● Exercise instructions:
Repeat the data below word for word.

START Material provided

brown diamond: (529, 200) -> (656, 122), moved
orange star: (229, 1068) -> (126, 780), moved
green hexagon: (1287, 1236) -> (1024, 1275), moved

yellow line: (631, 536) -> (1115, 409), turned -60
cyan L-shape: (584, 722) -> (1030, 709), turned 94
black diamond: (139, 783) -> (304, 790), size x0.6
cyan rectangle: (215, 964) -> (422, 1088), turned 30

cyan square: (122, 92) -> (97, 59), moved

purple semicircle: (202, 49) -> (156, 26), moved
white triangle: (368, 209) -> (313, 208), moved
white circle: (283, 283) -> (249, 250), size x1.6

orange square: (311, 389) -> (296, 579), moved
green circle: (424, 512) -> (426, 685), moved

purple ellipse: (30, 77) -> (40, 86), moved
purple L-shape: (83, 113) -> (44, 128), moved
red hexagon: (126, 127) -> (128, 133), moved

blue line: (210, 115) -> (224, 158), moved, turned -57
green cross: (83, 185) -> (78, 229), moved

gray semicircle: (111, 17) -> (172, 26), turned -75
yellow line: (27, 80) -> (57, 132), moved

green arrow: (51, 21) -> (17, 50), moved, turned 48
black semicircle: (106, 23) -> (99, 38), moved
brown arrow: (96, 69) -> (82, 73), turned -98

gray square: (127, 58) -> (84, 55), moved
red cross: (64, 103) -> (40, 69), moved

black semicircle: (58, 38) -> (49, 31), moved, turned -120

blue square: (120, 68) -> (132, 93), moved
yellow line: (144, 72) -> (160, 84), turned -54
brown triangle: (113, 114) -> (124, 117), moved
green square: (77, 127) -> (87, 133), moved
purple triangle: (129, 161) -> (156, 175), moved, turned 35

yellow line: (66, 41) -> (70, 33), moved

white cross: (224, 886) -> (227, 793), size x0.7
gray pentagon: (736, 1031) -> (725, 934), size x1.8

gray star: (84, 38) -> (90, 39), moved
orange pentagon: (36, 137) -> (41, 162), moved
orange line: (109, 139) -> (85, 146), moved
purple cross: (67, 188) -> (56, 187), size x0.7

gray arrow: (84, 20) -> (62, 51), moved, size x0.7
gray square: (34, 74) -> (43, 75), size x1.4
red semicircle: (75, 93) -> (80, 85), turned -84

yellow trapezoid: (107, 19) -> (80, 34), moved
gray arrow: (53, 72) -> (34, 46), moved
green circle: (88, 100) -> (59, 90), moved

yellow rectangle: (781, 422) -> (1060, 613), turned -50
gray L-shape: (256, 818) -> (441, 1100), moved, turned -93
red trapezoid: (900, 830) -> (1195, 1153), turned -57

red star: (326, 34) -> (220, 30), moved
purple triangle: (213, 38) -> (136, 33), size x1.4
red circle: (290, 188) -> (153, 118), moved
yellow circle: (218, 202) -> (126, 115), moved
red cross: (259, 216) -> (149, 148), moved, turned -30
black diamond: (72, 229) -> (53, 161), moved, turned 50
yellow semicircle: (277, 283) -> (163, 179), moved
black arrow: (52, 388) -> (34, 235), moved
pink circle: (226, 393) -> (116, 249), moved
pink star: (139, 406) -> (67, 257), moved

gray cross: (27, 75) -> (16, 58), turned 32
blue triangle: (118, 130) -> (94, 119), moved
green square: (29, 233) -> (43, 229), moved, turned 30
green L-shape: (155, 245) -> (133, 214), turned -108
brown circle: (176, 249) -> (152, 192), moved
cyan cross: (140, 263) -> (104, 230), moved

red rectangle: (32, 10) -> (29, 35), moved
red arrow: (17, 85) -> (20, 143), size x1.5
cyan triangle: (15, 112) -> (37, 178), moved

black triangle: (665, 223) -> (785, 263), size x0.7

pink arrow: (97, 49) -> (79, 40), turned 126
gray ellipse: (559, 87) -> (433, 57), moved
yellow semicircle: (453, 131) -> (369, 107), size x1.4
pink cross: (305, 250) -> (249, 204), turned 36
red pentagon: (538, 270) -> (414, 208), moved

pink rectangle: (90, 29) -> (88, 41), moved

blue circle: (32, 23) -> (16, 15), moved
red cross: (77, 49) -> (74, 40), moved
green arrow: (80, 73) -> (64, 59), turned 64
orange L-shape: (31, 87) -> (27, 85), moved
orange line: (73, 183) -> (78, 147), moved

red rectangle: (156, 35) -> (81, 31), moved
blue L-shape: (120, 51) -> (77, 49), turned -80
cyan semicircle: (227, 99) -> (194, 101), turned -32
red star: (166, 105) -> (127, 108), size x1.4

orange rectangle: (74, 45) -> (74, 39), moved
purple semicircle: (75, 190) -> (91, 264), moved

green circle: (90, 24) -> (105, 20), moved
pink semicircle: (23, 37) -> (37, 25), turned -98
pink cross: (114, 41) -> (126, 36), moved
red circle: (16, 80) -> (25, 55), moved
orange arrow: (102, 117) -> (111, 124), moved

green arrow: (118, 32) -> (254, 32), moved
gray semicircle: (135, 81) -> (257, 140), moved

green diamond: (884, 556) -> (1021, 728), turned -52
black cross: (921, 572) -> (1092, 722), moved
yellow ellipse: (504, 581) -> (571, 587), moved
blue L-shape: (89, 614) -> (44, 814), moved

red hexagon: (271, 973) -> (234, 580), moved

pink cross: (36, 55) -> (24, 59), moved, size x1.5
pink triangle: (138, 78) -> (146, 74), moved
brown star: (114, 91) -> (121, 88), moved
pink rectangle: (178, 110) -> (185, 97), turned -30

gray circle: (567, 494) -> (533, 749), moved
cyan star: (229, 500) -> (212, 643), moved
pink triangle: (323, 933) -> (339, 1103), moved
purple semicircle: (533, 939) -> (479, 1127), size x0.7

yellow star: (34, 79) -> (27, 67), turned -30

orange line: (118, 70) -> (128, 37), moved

END Material provided

● Answer section:
brown diamond: (529, 200) -> (656, 122), moved
orange star: (229, 1068) -> (126, 780), moved
green hexagon: (1287, 1236) -> (1024, 1275), moved

yellow line: (631, 536) -> (1115, 409), turned -60
cyan L-shape: (584, 722) -> (1030, 709), turned 94
black diamond: (139, 783) -> (304, 790), size x0.6
cyan rectangle: (215, 964) -> (422, 1088), turned 30

cyan square: (122, 92) -> (97, 59), moved

purple semicircle: (202, 49) -> (156, 26), moved
white triangle: (368, 209) -> (313, 208), moved
white circle: (283, 283) -> (249, 250), size x1.6

orange square: (311, 389) -> (296, 579), moved
green circle: (424, 512) -> (426, 685), moved

purple ellipse: (30, 77) -> (40, 86), moved
purple L-shape: (83, 113) -> (44, 128), moved
red hexagon: (126, 127) -> (128, 133), moved

blue line: (210, 115) -> (224, 158), moved, turned -57
green cross: (83, 185) -> (78, 229), moved

gray semicircle: (111, 17) -> (172, 26), turned -75
yellow line: (27, 80) -> (57, 132), moved

green arrow: (51, 21) -> (17, 50), moved, turned 48
black semicircle: (106, 23) -> (99, 38), moved
brown arrow: (96, 69) -> (82, 73), turned -98

gray square: (127, 58) -> (84, 55), moved
red cross: (64, 103) -> (40, 69), moved

black semicircle: (58, 38) -> (49, 31), moved, turned -120

blue square: (120, 68) -> (132, 93), moved
yellow line: (144, 72) -> (160, 84), turned -54
brown triangle: (113, 114) -> (124, 117), moved
green square: (77, 127) -> (87, 133), moved
purple triangle: (129, 161) -> (156, 175), moved, turned 35

yellow line: (66, 41) -> (70, 33), moved

white cross: (224, 886) -> (227, 793), size x0.7
gray pentagon: (736, 1031) -> (725, 934), size x1.8

gray star: (84, 38) -> (90, 39), moved
orange pentagon: (36, 137) -> (41, 162), moved
orange line: (109, 139) -> (85, 146), moved
purple cross: (67, 188) -> (56, 187), size x0.7

gray arrow: (84, 20) -> (62, 51), moved, size x0.7
gray square: (34, 74) -> (43, 75), size x1.4
red semicircle: (75, 93) -> (80, 85), turned -84

yellow trapezoid: (107, 19) -> (80, 34), moved
gray arrow: (53, 72) -> (34, 46), moved
green circle: (88, 100) -> (59, 90), moved

yellow rectangle: (781, 422) -> (1060, 613), turned -50
gray L-shape: (256, 818) -> (441, 1100), moved, turned -93
red trapezoid: (900, 830) -> (1195, 1153), turned -57

red star: (326, 34) -> (220, 30), moved
purple triangle: (213, 38) -> (136, 33), size x1.4
red circle: (290, 188) -> (153, 118), moved
yellow circle: (218, 202) -> (126, 115), moved
red cross: (259, 216) -> (149, 148), moved, turned -30
black diamond: (72, 229) -> (53, 161), moved, turned 50
yellow semicircle: (277, 283) -> (163, 179), moved
black arrow: (52, 388) -> (34, 235), moved
pink circle: (226, 393) -> (116, 249), moved
pink star: (139, 406) -> (67, 257), moved

gray cross: (27, 75) -> (16, 58), turned 32
blue triangle: (118, 130) -> (94, 119), moved
green square: (29, 233) -> (43, 229), moved, turned 30
green L-shape: (155, 245) -> (133, 214), turned -108
brown circle: (176, 249) -> (152, 192), moved
cyan cross: (140, 263) -> (104, 230), moved

red rectangle: (32, 10) -> (29, 35), moved
red arrow: (17, 85) -> (20, 143), size x1.5
cyan triangle: (15, 112) -> (37, 178), moved

black triangle: (665, 223) -> (785, 263), size x0.7

pink arrow: (97, 49) -> (79, 40), turned 126
gray ellipse: (559, 87) -> (433, 57), moved
yellow semicircle: (453, 131) -> (369, 107), size x1.4
pink cross: (305, 250) -> (249, 204), turned 36
red pentagon: (538, 270) -> (414, 208), moved

pink rectangle: (90, 29) -> (88, 41), moved

blue circle: (32, 23) -> (16, 15), moved
red cross: (77, 49) -> (74, 40), moved
green arrow: (80, 73) -> (64, 59), turned 64
orange L-shape: (31, 87) -> (27, 85), moved
orange line: (73, 183) -> (78, 147), moved

red rectangle: (156, 35) -> (81, 31), moved
blue L-shape: (120, 51) -> (77, 49), turned -80
cyan semicircle: (227, 99) -> (194, 101), turned -32
red star: (166, 105) -> (127, 108), size x1.4

orange rectangle: (74, 45) -> (74, 39), moved
purple semicircle: (75, 190) -> (91, 264), moved

green circle: (90, 24) -> (105, 20), moved
pink semicircle: (23, 37) -> (37, 25), turned -98
pink cross: (114, 41) -> (126, 36), moved
red circle: (16, 80) -> (25, 55), moved
orange arrow: (102, 117) -> (111, 124), moved

green arrow: (118, 32) -> (254, 32), moved
gray semicircle: (135, 81) -> (257, 140), moved

green diamond: (884, 556) -> (1021, 728), turned -52
black cross: (921, 572) -> (1092, 722), moved
yellow ellipse: (504, 581) -> (571, 587), moved
blue L-shape: (89, 614) -> (44, 814), moved

red hexagon: (271, 973) -> (234, 580), moved

pink cross: (36, 55) -> (24, 59), moved, size x1.5
pink triangle: (138, 78) -> (146, 74), moved
brown star: (114, 91) -> (121, 88), moved
pink rectangle: (178, 110) -> (185, 97), turned -30

gray circle: (567, 494) -> (533, 749), moved
cyan star: (229, 500) -> (212, 643), moved
pink triangle: (323, 933) -> (339, 1103), moved
purple semicircle: (533, 939) -> (479, 1127), size x0.7

yellow star: (34, 79) -> (27, 67), turned -30

orange line: (118, 70) -> (128, 37), moved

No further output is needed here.